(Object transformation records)
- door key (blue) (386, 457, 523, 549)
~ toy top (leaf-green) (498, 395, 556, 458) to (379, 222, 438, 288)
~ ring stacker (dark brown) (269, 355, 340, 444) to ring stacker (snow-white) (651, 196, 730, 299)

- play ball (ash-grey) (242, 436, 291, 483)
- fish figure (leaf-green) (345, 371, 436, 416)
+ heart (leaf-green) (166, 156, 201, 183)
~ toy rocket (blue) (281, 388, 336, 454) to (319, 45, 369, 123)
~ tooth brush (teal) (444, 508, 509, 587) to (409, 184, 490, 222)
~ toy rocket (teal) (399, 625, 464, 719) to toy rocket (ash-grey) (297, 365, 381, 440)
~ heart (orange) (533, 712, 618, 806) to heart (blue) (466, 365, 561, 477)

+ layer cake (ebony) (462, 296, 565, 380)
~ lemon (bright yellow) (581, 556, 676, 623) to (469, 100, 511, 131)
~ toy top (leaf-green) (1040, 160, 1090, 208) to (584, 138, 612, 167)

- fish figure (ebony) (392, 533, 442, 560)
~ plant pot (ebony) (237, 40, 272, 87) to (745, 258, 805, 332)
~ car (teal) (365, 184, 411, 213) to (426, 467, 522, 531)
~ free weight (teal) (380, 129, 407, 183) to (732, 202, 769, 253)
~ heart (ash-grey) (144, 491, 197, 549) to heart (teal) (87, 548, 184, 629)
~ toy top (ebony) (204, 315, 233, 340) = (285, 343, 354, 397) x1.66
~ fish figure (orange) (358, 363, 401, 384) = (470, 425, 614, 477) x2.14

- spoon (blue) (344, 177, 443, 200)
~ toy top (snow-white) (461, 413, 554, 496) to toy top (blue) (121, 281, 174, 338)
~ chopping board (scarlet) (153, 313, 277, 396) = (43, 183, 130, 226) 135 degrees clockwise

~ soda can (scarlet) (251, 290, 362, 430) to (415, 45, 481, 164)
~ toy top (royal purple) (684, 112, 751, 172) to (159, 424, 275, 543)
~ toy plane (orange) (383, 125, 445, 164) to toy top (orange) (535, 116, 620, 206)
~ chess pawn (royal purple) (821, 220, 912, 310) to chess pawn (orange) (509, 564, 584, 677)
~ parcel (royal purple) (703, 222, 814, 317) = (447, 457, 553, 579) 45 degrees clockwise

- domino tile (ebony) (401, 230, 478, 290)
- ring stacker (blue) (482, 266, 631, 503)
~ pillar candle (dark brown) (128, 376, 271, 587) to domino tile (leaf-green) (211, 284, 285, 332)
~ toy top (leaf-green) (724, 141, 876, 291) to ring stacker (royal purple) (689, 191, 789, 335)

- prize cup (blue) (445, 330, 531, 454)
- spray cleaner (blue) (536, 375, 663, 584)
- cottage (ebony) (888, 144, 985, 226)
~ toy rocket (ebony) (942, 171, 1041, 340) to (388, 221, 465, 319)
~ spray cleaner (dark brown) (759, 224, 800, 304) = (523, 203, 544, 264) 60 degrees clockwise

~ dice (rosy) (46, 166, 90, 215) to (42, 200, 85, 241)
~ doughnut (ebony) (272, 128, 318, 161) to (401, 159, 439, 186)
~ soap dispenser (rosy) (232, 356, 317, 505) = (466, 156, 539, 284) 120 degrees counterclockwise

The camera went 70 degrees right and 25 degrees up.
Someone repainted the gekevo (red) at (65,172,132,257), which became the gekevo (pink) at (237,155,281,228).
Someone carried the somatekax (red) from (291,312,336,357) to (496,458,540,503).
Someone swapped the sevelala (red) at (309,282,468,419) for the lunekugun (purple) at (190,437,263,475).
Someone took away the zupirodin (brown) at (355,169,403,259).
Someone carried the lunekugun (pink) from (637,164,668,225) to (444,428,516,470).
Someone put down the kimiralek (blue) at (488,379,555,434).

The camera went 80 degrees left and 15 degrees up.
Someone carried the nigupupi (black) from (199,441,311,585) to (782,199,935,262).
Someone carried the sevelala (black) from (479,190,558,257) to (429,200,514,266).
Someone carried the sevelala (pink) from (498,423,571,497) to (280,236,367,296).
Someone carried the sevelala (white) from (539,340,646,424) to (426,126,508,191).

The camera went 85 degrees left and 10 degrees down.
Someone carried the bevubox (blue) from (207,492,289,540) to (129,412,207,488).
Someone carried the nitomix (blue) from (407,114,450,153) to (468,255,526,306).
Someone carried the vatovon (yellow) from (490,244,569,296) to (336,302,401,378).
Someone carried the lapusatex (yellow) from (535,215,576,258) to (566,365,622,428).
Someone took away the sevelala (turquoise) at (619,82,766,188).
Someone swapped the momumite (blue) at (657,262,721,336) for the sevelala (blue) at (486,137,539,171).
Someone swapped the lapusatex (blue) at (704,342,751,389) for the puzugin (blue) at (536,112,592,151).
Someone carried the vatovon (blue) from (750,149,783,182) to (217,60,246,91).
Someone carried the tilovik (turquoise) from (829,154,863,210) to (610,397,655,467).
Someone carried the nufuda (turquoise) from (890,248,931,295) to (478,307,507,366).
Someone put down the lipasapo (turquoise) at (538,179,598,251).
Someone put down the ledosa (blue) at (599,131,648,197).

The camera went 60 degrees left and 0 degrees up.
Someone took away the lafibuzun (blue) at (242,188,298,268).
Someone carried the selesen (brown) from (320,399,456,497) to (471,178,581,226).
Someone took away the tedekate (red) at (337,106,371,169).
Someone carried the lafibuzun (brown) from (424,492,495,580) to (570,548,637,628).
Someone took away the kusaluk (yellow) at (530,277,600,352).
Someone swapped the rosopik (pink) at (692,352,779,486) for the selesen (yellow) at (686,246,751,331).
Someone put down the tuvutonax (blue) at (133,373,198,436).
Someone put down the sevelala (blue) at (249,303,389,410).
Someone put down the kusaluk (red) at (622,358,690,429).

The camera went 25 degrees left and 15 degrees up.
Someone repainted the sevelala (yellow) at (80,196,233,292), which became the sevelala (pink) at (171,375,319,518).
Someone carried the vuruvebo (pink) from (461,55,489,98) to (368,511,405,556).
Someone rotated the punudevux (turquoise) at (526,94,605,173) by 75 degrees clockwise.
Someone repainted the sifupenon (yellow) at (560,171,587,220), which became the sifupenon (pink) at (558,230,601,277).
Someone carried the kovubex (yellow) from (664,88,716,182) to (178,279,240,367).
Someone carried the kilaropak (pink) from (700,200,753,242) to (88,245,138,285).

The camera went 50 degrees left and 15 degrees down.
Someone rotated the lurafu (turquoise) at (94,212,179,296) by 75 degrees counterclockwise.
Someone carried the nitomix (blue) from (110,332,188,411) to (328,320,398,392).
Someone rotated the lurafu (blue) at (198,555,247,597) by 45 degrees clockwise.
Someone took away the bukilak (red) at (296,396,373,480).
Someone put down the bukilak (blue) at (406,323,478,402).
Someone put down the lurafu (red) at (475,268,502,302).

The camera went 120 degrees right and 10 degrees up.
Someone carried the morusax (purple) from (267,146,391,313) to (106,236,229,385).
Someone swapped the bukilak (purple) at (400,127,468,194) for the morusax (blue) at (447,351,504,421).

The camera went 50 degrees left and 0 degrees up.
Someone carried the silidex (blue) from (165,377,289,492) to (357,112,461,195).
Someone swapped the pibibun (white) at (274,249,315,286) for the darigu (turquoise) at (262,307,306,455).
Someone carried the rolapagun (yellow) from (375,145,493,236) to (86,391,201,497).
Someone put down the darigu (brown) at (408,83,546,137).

◆ Task goal: Looking back over the data above, restate word for word the lines that begin at the line with "Someone swapped the sevelala" and end at the line with "Someone carried the lunekugun", inclusive.

◆ Answer area:
Someone swapped the sevelala (red) at (309,282,468,419) for the lunekugun (purple) at (190,437,263,475).
Someone took away the zupirodin (brown) at (355,169,403,259).
Someone carried the lunekugun (pink) from (637,164,668,225) to (444,428,516,470).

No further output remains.